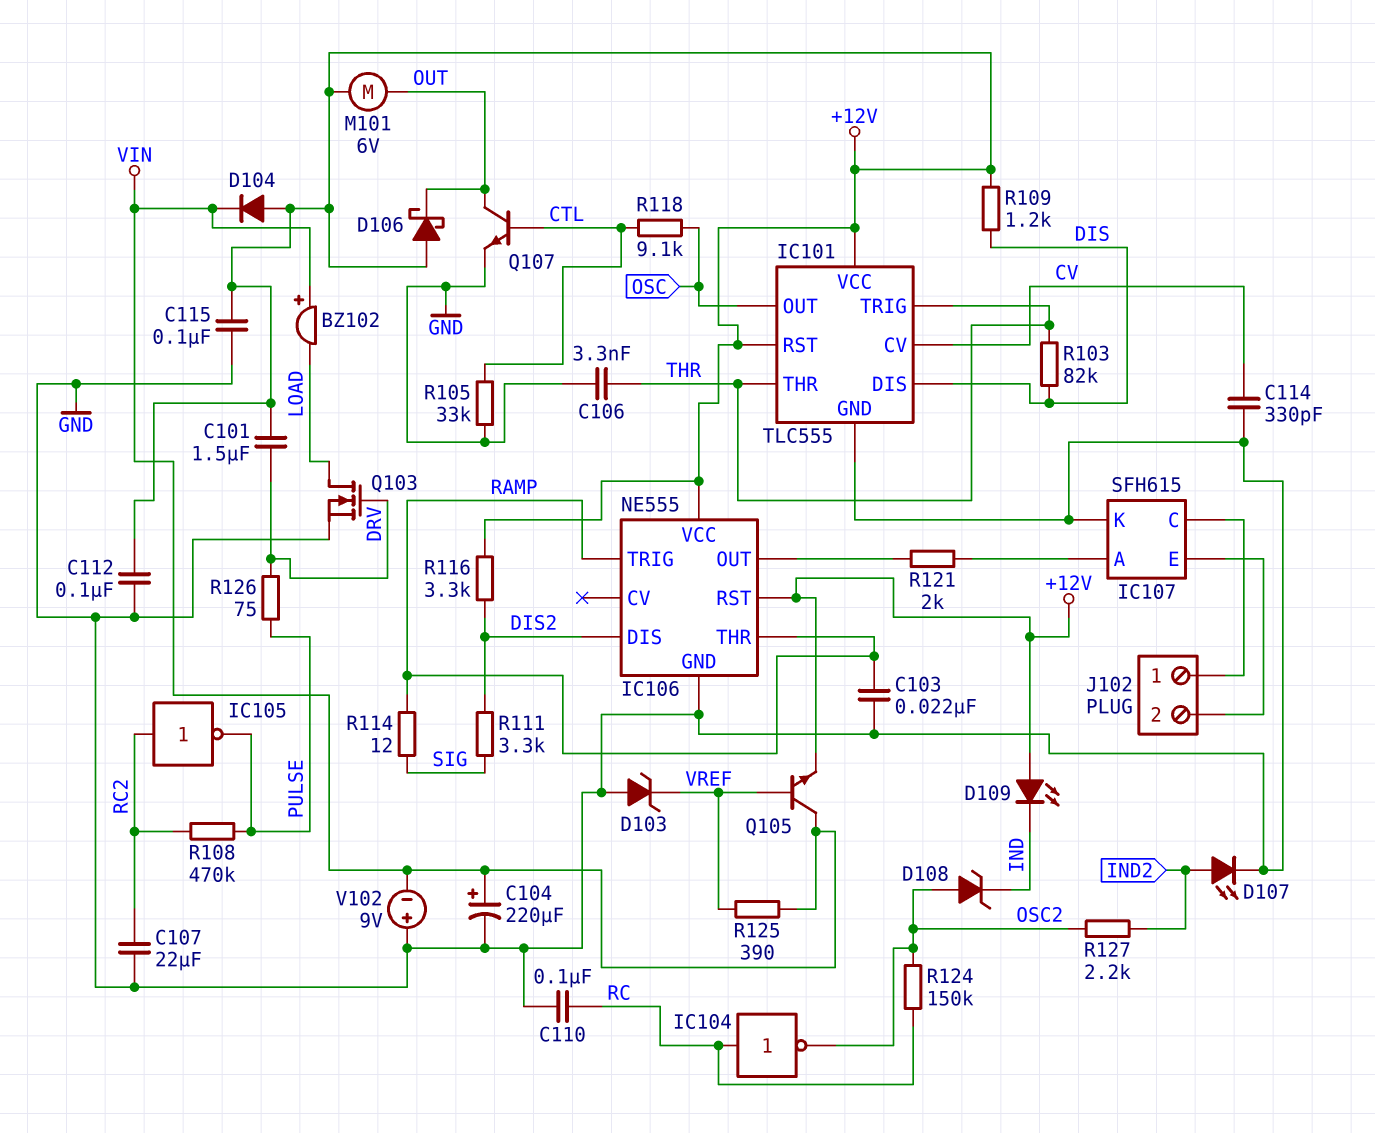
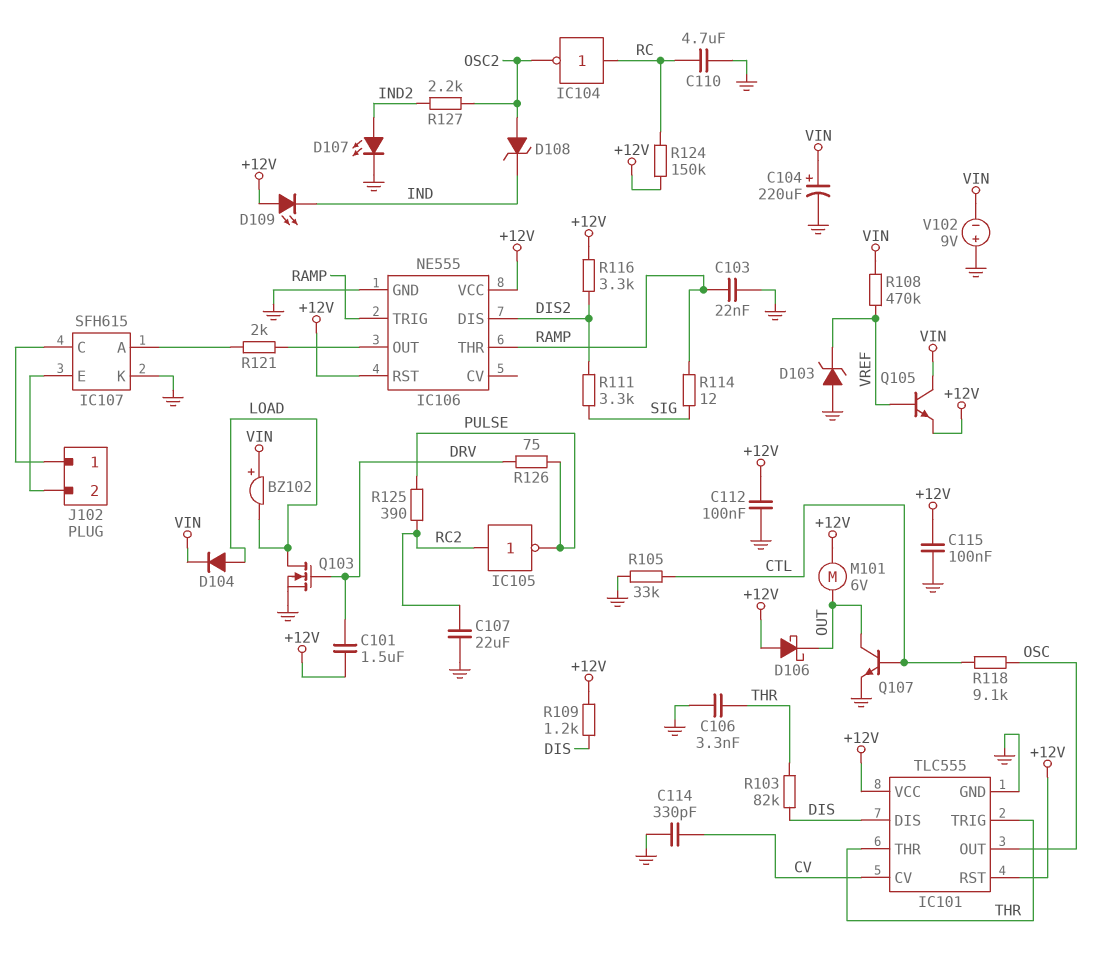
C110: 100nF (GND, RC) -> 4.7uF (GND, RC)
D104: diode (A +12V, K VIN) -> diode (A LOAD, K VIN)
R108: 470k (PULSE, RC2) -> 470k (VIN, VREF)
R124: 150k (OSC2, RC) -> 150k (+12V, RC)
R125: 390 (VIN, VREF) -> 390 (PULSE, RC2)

_____

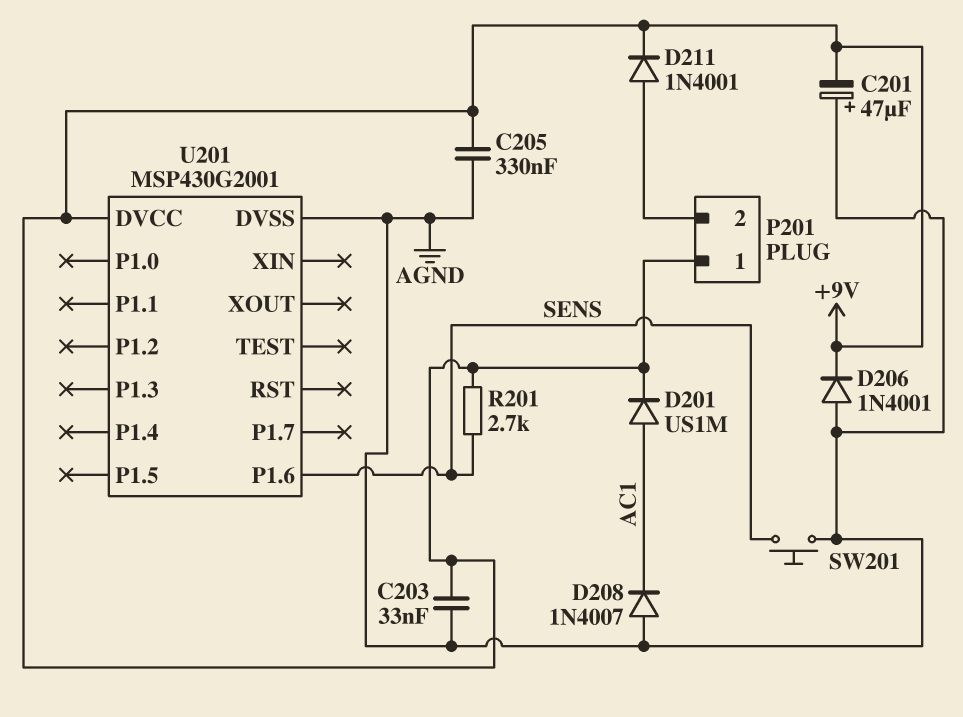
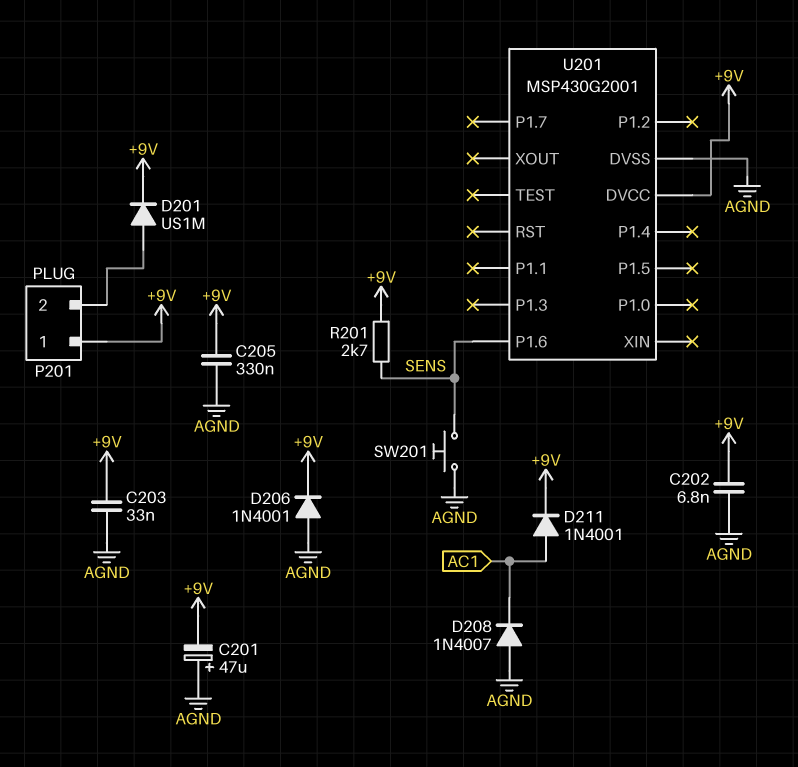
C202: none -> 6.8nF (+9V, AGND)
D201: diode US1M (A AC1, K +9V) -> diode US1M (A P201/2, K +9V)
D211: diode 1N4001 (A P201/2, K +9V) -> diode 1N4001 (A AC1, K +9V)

_____

■ **What is needed**
Go through the listing above and return every line where the word "VREF" occurs.

■ **Response to this task**
R108: 470k (PULSE, RC2) -> 470k (VIN, VREF)
R125: 390 (VIN, VREF) -> 390 (PULSE, RC2)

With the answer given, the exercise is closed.